** TASK STATEMENT **
Give back only one number: how many lines in the data below contain the word "SONAR".

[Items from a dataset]
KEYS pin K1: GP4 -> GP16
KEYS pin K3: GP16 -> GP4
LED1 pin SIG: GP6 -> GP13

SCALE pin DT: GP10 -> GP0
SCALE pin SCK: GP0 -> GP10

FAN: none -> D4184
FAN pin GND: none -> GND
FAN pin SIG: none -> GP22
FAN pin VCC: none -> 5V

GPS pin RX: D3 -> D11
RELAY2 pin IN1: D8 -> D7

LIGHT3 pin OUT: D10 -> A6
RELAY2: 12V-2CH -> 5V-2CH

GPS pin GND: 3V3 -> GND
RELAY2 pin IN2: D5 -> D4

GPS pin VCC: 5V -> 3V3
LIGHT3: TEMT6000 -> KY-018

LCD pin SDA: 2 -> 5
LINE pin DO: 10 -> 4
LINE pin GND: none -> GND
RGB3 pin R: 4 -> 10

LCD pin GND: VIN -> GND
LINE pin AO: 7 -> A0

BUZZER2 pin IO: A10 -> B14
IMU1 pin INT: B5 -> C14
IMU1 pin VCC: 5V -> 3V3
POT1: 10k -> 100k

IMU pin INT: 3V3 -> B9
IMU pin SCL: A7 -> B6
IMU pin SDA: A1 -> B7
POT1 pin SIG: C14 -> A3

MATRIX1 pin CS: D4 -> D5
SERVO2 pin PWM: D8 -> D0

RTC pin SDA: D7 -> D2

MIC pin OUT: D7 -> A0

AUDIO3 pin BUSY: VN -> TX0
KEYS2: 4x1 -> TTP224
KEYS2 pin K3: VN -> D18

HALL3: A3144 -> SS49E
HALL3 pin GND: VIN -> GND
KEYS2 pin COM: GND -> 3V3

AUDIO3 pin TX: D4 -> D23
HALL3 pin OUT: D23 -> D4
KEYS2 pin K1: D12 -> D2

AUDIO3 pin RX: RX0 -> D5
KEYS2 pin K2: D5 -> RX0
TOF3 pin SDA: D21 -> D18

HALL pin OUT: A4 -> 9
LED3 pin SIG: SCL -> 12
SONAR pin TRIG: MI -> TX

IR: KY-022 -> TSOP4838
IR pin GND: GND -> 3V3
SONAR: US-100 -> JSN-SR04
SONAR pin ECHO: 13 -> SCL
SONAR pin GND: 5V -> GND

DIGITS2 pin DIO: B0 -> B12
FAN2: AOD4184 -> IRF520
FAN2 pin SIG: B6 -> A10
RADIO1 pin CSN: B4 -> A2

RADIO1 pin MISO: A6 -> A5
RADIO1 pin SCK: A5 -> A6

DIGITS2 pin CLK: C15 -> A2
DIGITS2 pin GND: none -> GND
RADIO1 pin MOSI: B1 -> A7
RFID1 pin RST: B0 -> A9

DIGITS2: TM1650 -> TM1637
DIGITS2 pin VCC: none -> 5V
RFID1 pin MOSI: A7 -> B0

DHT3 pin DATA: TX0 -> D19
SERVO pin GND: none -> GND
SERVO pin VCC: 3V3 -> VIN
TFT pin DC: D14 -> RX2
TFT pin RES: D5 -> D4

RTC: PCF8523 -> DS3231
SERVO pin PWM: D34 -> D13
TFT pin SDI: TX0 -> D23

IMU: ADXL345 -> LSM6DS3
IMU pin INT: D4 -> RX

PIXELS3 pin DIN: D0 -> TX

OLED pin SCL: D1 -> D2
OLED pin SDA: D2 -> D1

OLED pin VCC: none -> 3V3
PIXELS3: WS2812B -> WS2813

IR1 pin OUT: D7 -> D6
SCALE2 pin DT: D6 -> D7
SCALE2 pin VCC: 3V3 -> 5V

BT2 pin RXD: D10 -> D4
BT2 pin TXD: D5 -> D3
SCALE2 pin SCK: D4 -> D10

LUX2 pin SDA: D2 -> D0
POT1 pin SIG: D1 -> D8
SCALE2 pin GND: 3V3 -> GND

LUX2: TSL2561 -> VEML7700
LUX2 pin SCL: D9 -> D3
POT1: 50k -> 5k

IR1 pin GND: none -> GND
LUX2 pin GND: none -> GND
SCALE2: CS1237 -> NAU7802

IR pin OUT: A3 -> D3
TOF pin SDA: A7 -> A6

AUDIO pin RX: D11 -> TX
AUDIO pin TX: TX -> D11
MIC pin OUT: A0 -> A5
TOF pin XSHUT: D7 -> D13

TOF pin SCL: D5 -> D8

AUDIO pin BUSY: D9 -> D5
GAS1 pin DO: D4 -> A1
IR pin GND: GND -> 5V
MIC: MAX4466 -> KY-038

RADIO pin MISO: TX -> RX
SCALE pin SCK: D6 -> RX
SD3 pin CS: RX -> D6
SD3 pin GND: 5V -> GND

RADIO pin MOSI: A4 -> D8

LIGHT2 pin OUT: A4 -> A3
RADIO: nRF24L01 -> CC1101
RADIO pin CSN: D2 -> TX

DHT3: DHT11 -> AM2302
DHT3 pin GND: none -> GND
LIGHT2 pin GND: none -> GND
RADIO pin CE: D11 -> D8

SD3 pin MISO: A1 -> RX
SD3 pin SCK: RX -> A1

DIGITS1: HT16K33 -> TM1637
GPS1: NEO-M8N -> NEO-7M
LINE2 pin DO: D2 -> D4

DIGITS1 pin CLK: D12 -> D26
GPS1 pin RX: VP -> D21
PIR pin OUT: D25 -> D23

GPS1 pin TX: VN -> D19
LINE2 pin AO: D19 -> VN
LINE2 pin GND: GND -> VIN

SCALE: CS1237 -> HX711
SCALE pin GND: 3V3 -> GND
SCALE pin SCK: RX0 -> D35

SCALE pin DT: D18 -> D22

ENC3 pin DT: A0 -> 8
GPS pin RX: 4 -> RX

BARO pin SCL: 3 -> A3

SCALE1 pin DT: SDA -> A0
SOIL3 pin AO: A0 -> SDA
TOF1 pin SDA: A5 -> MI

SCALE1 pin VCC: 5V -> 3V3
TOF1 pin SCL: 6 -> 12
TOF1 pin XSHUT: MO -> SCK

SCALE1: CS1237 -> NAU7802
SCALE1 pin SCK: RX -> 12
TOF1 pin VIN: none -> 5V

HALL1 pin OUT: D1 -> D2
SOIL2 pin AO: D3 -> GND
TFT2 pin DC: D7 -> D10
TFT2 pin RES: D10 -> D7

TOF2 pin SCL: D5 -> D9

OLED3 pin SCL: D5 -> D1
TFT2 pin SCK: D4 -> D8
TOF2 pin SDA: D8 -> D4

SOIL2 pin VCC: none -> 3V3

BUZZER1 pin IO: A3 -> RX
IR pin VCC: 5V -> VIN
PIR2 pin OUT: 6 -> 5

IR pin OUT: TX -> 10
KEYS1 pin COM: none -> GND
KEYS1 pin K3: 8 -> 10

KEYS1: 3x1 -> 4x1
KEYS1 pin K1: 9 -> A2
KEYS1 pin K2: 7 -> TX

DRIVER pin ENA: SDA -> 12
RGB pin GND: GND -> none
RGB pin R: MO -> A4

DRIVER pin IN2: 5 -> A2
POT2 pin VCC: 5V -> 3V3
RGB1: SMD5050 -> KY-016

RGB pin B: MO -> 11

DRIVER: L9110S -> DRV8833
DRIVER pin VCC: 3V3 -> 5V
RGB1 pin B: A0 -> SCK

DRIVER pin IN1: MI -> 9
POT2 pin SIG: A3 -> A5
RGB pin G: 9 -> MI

** FINISHED EXERCISE **
4